_ASSIGNMENT_
Locate the word "minus" in the entries below, then gather every line that holds it.

---------------

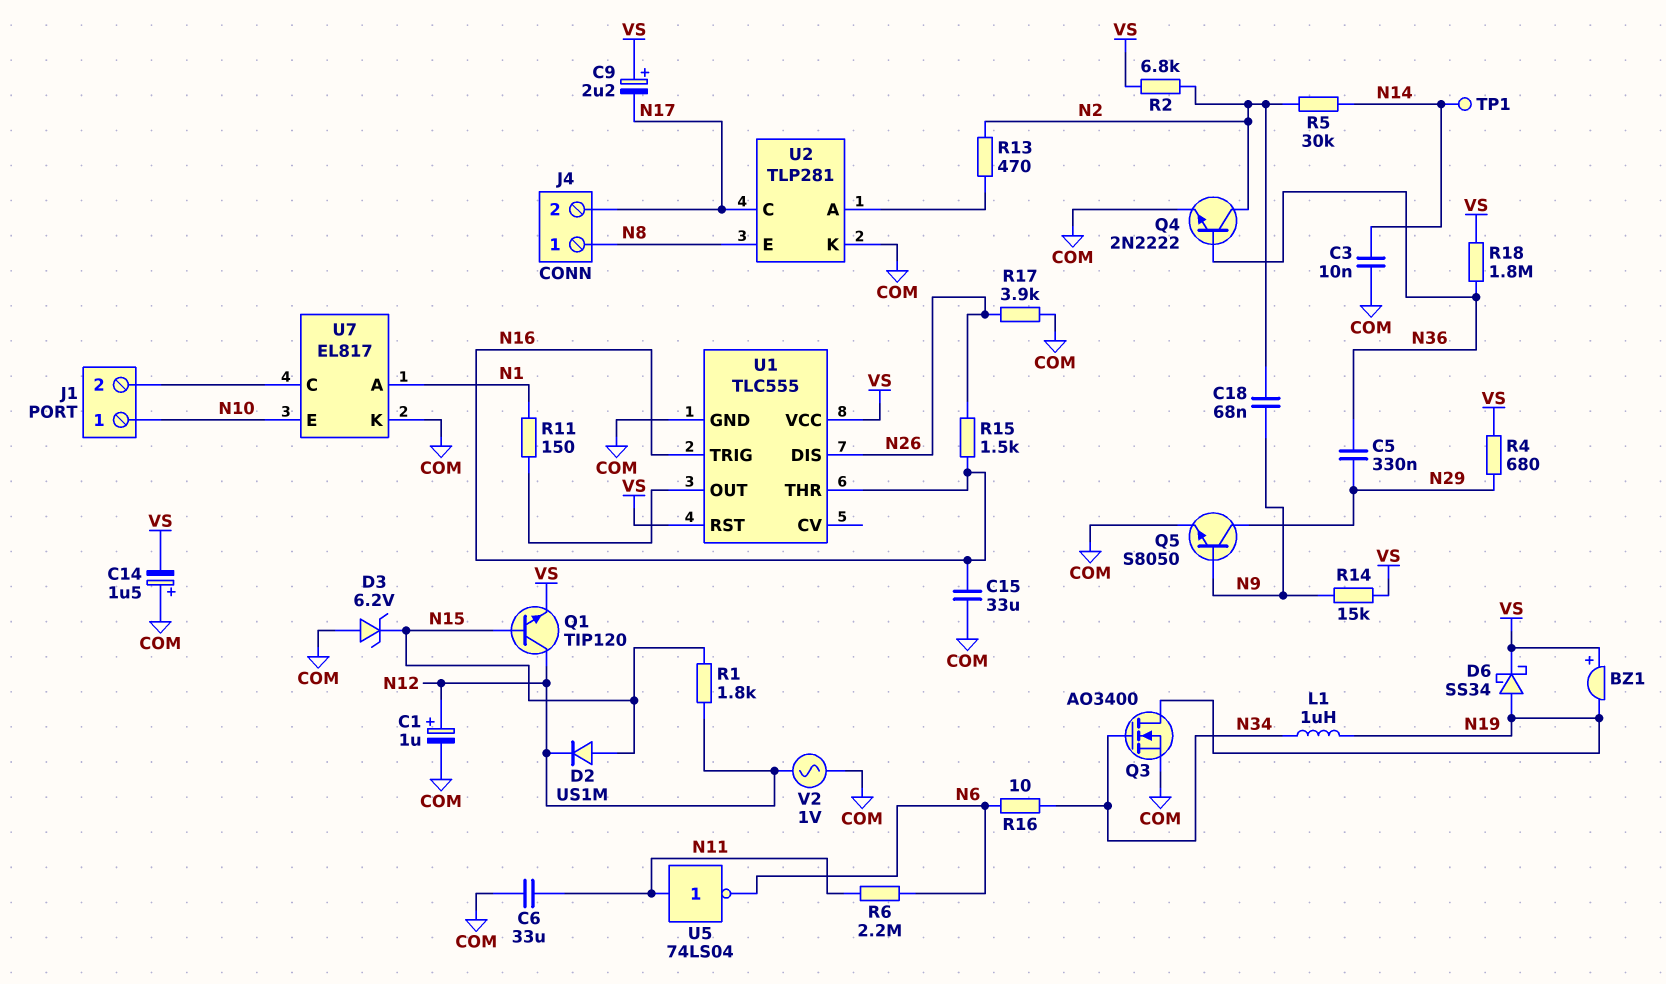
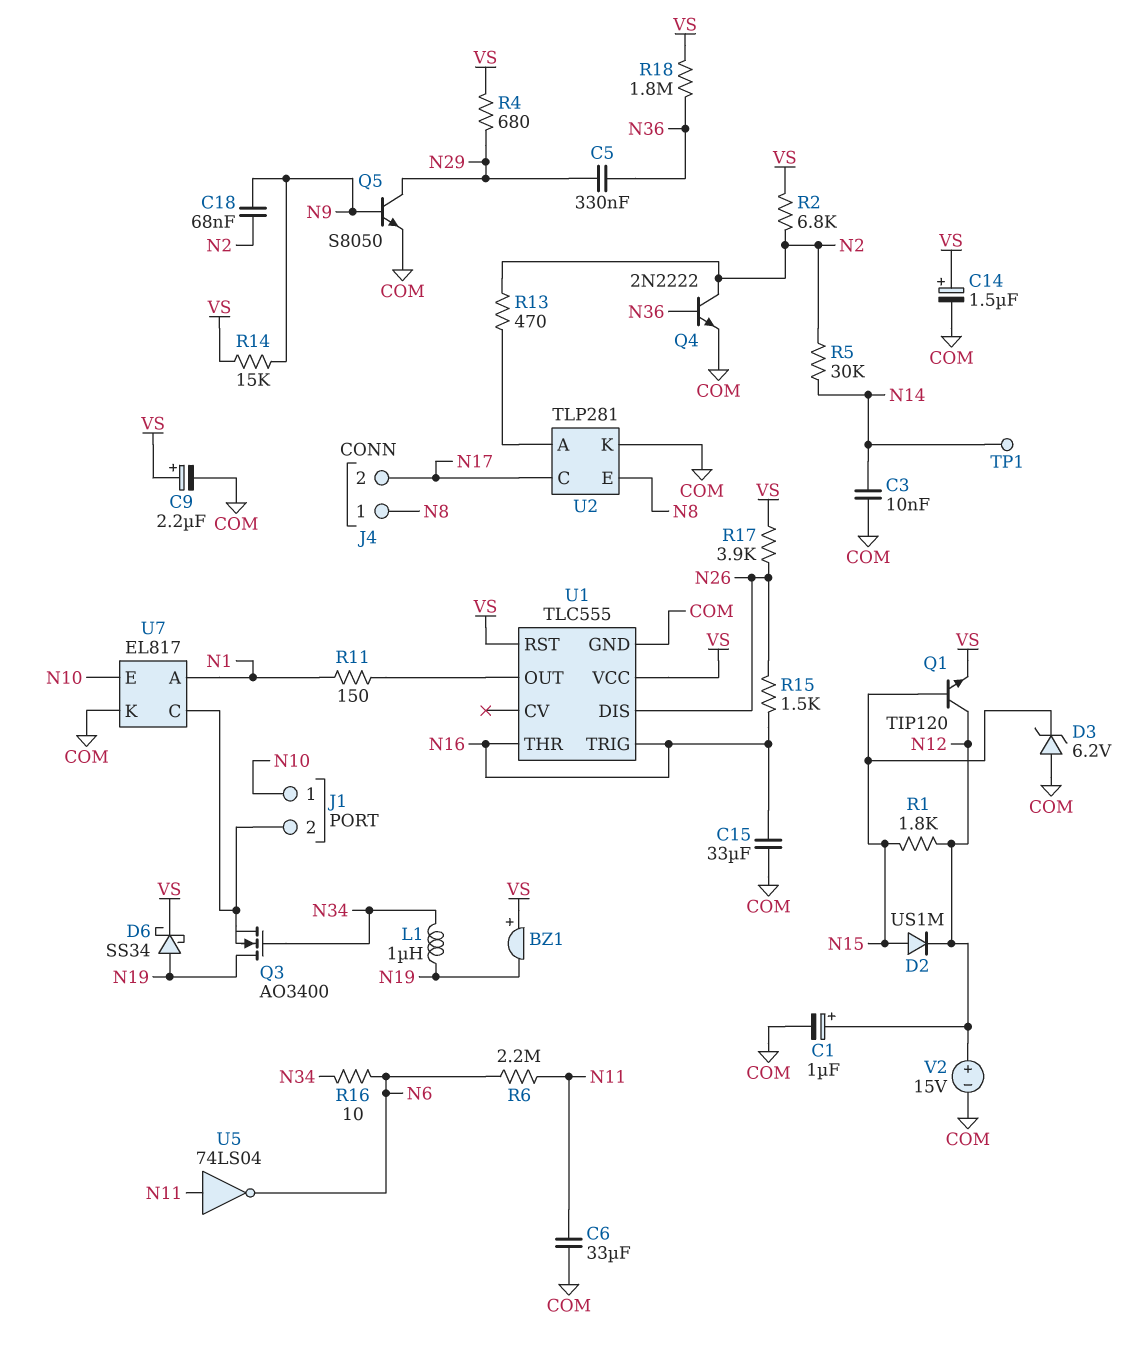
C9: 2.2uF (plus VS, minus N17) -> 2.2uF (plus VS, minus COM)
C14: 1.5uF (plus COM, minus VS) -> 1.5uF (plus VS, minus COM)
Q3: NMOS AO3400 (G N34, D N19, S COM) -> NMOS AO3400 (G N34, D N19, S J1/2)
R17: 3.9k (COM, N26) -> 3.9k (N26, VS)
V2: AC 1V (COM, N12) -> 15V (plus N12, minus COM)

---------------

_EXERCISE OUTPUT_
C9: 2.2uF (plus VS, minus N17) -> 2.2uF (plus VS, minus COM)
C14: 1.5uF (plus COM, minus VS) -> 1.5uF (plus VS, minus COM)
V2: AC 1V (COM, N12) -> 15V (plus N12, minus COM)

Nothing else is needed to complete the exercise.